▸ **Exercise**:
Which lines of the material below contain the string "appoggiatura"? Return each of them.

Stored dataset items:
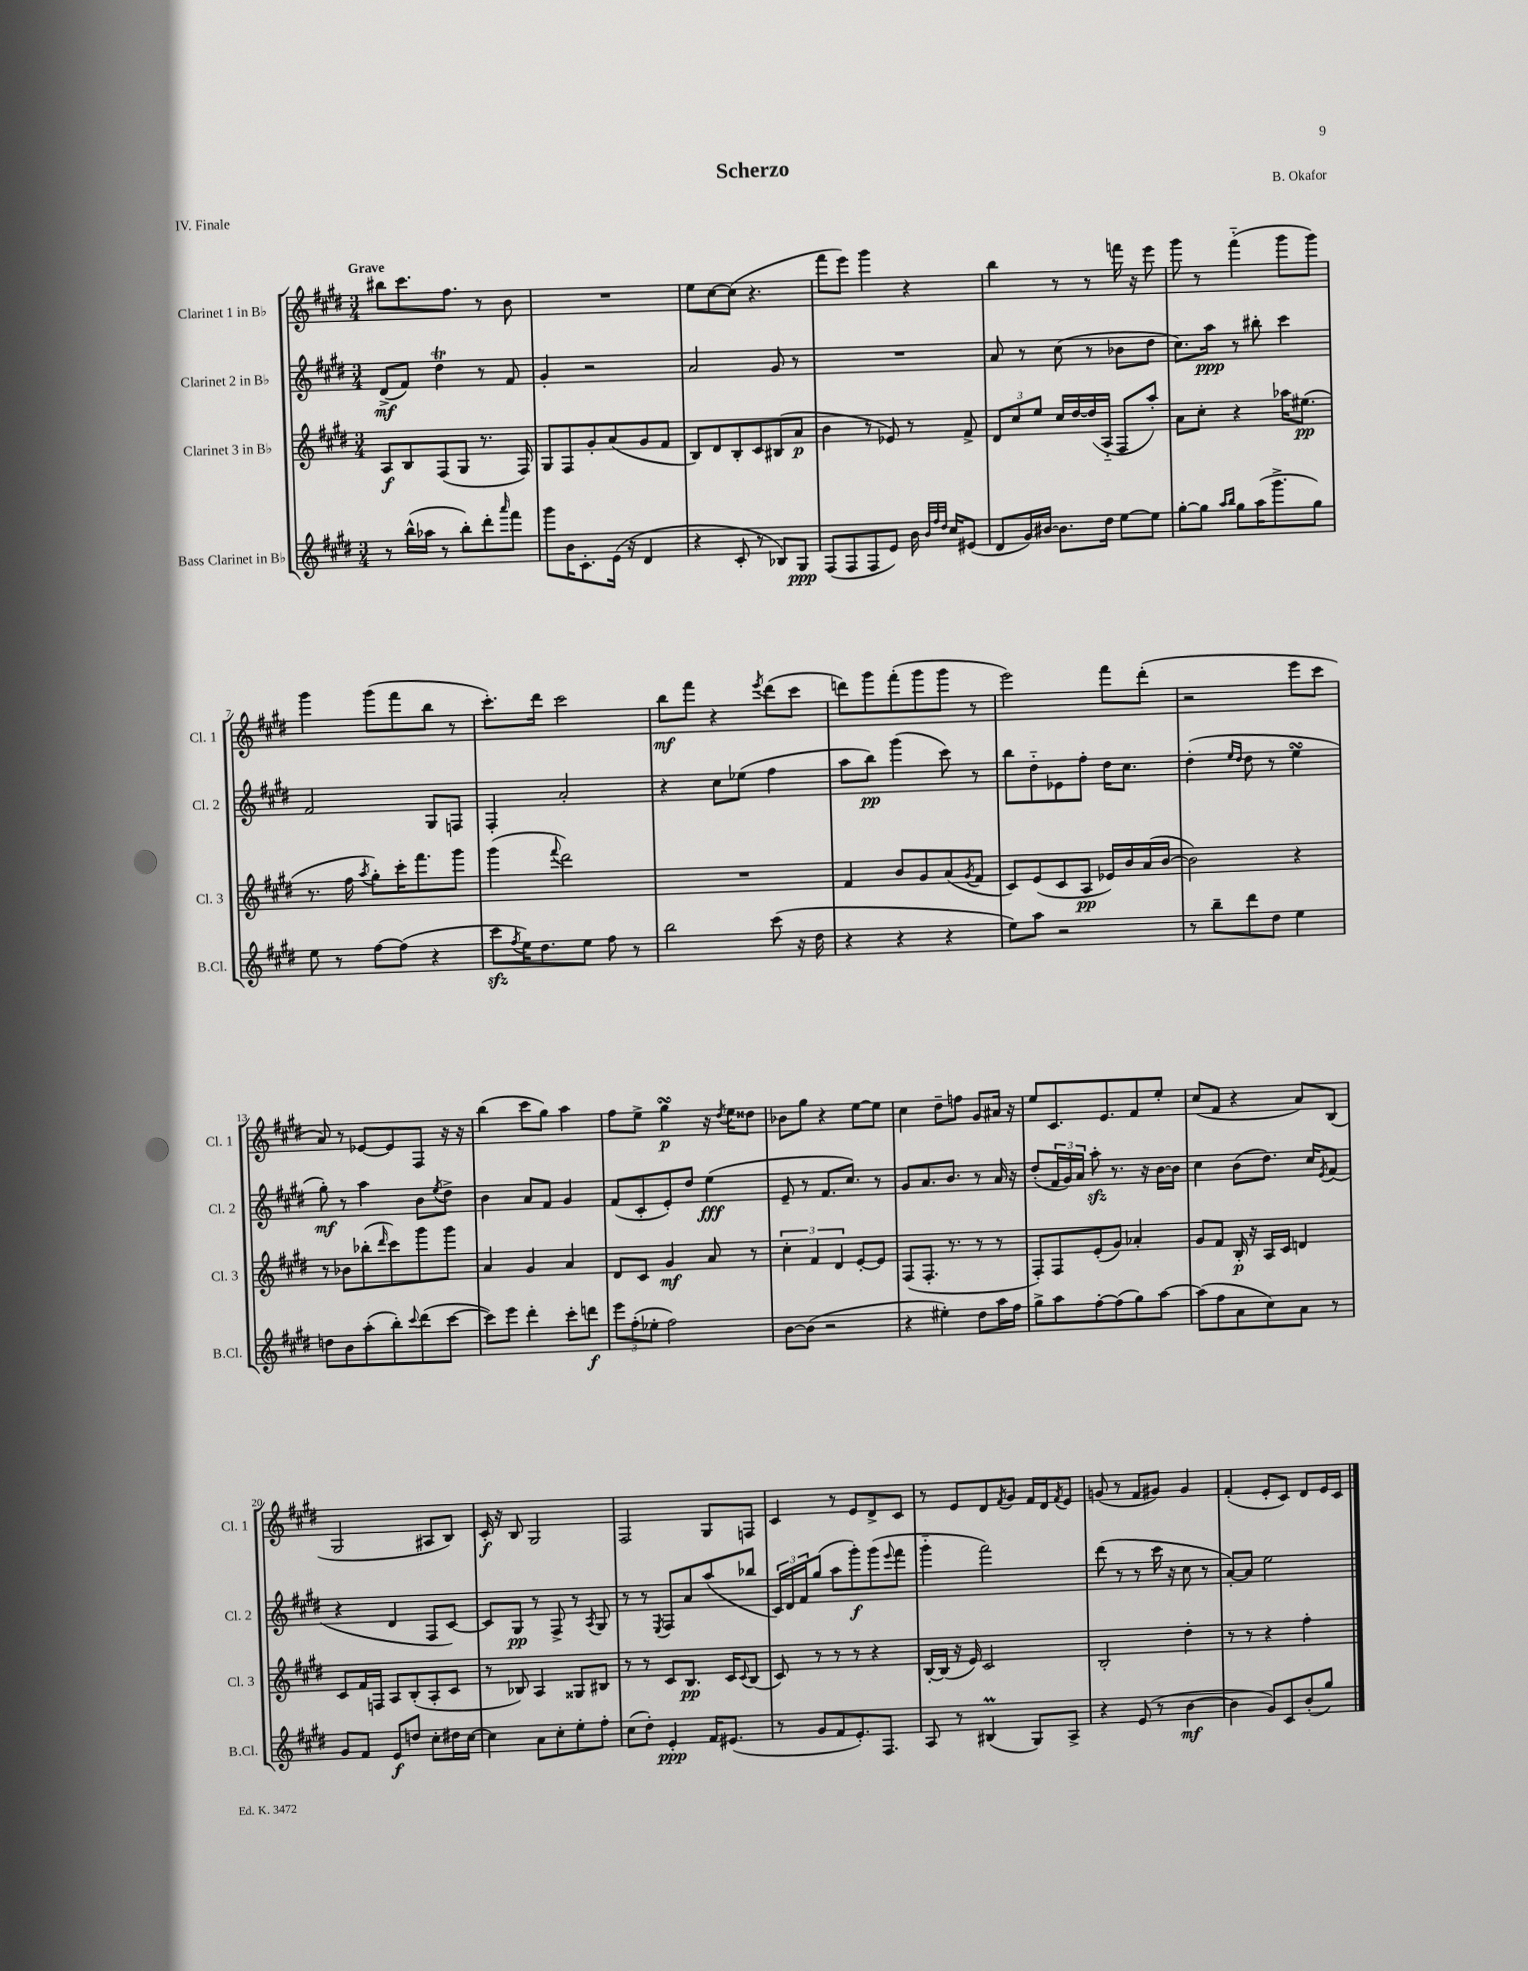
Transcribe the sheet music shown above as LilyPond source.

\header { title = "Scherzo" composer = "B. Okafor" piece = "IV. Finale" }
<<
\new StaffGroup <<
\new Staff = "s0" \with { instrumentName = "Clarinet 1 in Bb" shortInstrumentName = "Cl. 1" } {
    \clef treble \key e \major \numericTimeSignature \time 3/4 \tempo "Grave"
    bis''8 cis'''8. fis''8. r8 b'8 |
    R2. |
    e''8 cis''8~ cis''8( r4. |
    fis'''8 e'''8) gis'''4 r4 |
    b''4 r8 r8 f'''16 r16 e'''8 |
    gis'''8 r8 fis'''4-_( gis'''8 gis'''8) |
    gis'''4 gis'''8( fis'''8 b''8 r8 |
    cis'''8.-.) dis'''16 cis'''2 |
    b''8\mf fis'''8 r4 \acciaccatura { e'''8 } dis'''8( cis'''8 |
    d'''8) gis'''8 fis'''8-.( gis'''8 gis'''8 r8 |
    e'''2) fis'''8 dis'''8-.( |
    r2 e'''8 cis'''8 |
    a'8) r8 ees'8~ ees'8 fis8 r16 r16 |
    b''4( cis'''8 gis''8) a''4 |
    fis''8 e''8-> gis''4\turn\p r16 \acciaccatura { dis''8 } e''16 disis''8 |
    bes'8 gis''8 r4 e''8~ e''8 |
    cis''4 dis''8-- f''8 gis'8 ais'16 r16 |
    e''8 cis'8. e'8. fis'8 e''8-. |
    cis''8( fis'8 r4 a'8) b8( |
    gis2 ais8 b8) |
    cis'16-.\f r16 b8 gis2 |
    fis2 gis8 f8 |
    cis'4 r8 e'8 dis'8-> cis'8 |
    r8 e'8 dis'8 \acciaccatura { fis'8 } gis'8 fis'16 dis'16 \acciaccatura { fis'8 } e'8 |
    g'8( r8 fis'8 gis'8) gis'4 |
    fis'4-.( e'8-. cis'8) dis'8 e'16 cis'16 \bar "|." |
}
\new Staff = "s1" \with { instrumentName = "Clarinet 2 in Bb" shortInstrumentName = "Cl. 2" } {
    \clef treble \key e \major \numericTimeSignature \time 3/4
    dis'8->\mf( fis'8) dis''4\trill r8 fis'8 |
    gis'4-. r2 |
    a'2 gis'8 r8 |
    R2. |
    a'8 r8 cis''8( r8 bes'8 dis''8 |
    cis''8.) a''16\ppp r8 bis''8-. cis'''4 |
    fis'2 gis8 f8 |
    fis4-. a'2-. |
    r4 cis''8 ees''8( fis''4 |
    a''8 b''8\pp) gis'''4( cis'''8) r8 |
    b''8 dis''8-_ ees'8 fis''8-. dis''16 cis''8. |
    dis''4-.( \grace { e''16 dis''16 } dis''8 r8 e''4\turn |
    gis''8-.\mf) r8 a''4 b'8 \acciaccatura { e''8 } dis''8-> |
    b'4 a'8 fis'8 gis'4 |
    fis'8( cis'8-. e'8-.) dis''8 e''4\fff( |
    e'8-- r8 fis'8. cis''8.) r8 |
    gis'8 a'8. b'8. r8 a'16 r16 |
    dis''8-.( \tuplet 3/2 { fis'16 gis'16) a'16 } a''8-.\sfz r8. r16 b'16~ b'16 |
    cis''4 b'8( dis''8.) cis''16 \acciaccatura { e'8 } fis'8( |
    r4 dis'4 fis8 cis'8~) |
    cis'8 gis8\pp r8 fis8-> r8 \acciaccatura { a8 } gis8 |
    r8 r8 \acciaccatura { e8 } fis8 a'8 a''8( bes''8 |
    \tuplet 3/2 { cis'16) dis'16 fis'16 } gis''8( a''8 gis'''8-.\f) gis'''8( \appoggiatura { e'''8 } fis'''8 |
    gis'''4-_ fis'''2) |
    dis'''8( r8 r8 cis'''16 r16 cis''8 r8 |
    a'8~-.) a'8 e''2 \bar "|." |
}
\new Staff = "s2" \with { instrumentName = "Clarinet 3 in Bb" shortInstrumentName = "Cl. 3" } {
    \clef treble \key e \major \numericTimeSignature \time 3/4
    a8\f b8 fis8( gis8 r8. fis16) |
    gis8 fis8 gis'8-. a'8( gis'8 fis'8 |
    b8) dis'8 b8-. cis'8 bis8( a'8\p |
    b'4 r8 ees'8) r8 fis'8-> |
    \tuplet 3/2 { dis'8 cis''8 e''8 } cis''16 dis''16~ dis''16( a16-_ fis8 a''8-.) |
    a'8 cis''8-. r4 aes''16 eis''8.\pp( |
    r8. fis''16 \acciaccatura { a''8 } gis''8-.) cis'''16-. fis'''8. gis'''8 |
    gis'''4( \appoggiatura { fis'''8 } dis'''2) |
    R2. |
    fis'4 b'8 gis'8 a'8( \acciaccatura { gis'8 } fis'8 |
    cis'8) e'8( cis'8 a8\pp ees'16) b'16 a'16( b'16~ |
    b'2) r4 |
    r8 bes'8 bes''8-.( \grace { dis'''16 } cis'''8) gis'''8 gis'''8 |
    a'4 gis'4 a'4 |
    dis'8 cis'8 gis'4\mf a'8 r8 |
    \tuplet 3/2 { cis''4-. fis'4 dis'4 } e'8~-. e'8 |
    fis8( fis8.-. r8. r8 r8 |
    fis8-.) fis8 e'8-.( gis'8) aes'4-. |
    gis'8 fis'8 b16-.\p r16 a16 cis'16 d'4 |
    cis'8 fis'16 f16 a8 b8-.( a8-. cis'8 |
    r8 bes8) a4 gisis8 bis8 |
    r8 r8 cis'8 b8.\pp cis'16 \appoggiatura { cis'8 } b8( |
    cis'8) r8 r8 r8 r4 |
    b16~-. b16( r16 e'16) cis'2 |
    b2-. dis''4-. |
    r8 r8 r4 fis''4-. \bar "|." |
}
\new Staff = "s3" \with { instrumentName = "Bass Clarinet in Bb" shortInstrumentName = "B.Cl." } {
    \clef treble \key e \major \numericTimeSignature \time 3/4
    r8 b''16-^( aes''16 r8 b''8-.) dis'''8-. \grace { a'''16 } fis'''8 |
    gis'''8 b'16 cis'8.-. e'16( r16 dis'4 |
    r4 cis'8-. r8 bes8) gis8\ppp |
    fis8( fis8 fis8 e'8) b'16 \grace { b'32 fis''32 dis''32 } cis''16 eis'8( |
    dis'8 gis'16) bis'16~ bis'8. dis''16 e''8~ e''8 |
    gis''8~-. gis''8 \grace { a''16 b''16 } gis''8 a''16( gis'''8.-> gis''8) |
    e''8 r8 fis''8~ fis''8( r4 |
    cis'''8\sfz \acciaccatura { fis''8 } e''16) dis''8. e''8 fis''8 r8 |
    b''2 cis'''8( r16 dis''16 |
    r4 r4 r4 |
    e''8) a''8 r2 |
    r8 b''8-- dis'''8 dis''8 e''4 |
    d''8 b'8 a''8-.( b''8-.) \appoggiatura { cis'''8 } dis'''8( cis'''8~ |
    cis'''8) e'''8 dis'''4-. cis'''8-. d'''8\f |
    \tuplet 3/2 { e'''8 fis''8-.( ees''8-. } fis''2) |
    b'8~ b'8( r2 |
    r4 eis''4-.) dis''8 a''16 fis''16 |
    gis''8-> a''8 fis''8~-. fis''8( gis''8) a''8~ |
    a''8( fis''8 a'8 cis''8) a'8 r8 |
    gis'8 fis'8 e'8\f d''8 cis''8-. dis''16 cis''16~ |
    cis''4 a'8 cis''8-. e''8-. fis''8-. |
    cis''8( dis''8-.) e'4-.\ppp fis'16 eis'8.( |
    r8 gis'8 fis'8 e'8.-.) fis8. |
    a8 r8 bis4\prall( gis8) a8-> |
    r4 e'8( r8 b'4~\mf |
    b'4 gis'8) cis'8 b'8-.( gis''8) \bar "|." |
}
>>
>>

▸ **Exercise response**:
    \tuplet 3/2 { cis'16) dis'16 fis'16 } gis''8( a''8 gis'''8-.\f) gis'''8( \appoggiatura { e'''8 } fis'''8 |
    gis'''4( \appoggiatura { fis'''8 } dis'''2) |
    r8 r8 cis'8 b8.\pp cis'16 \appoggiatura { cis'8 } b8( |
    d''8 b'8 a''8-.( b''8-.) \appoggiatura { cis'''8 } dis'''8( cis'''8~ |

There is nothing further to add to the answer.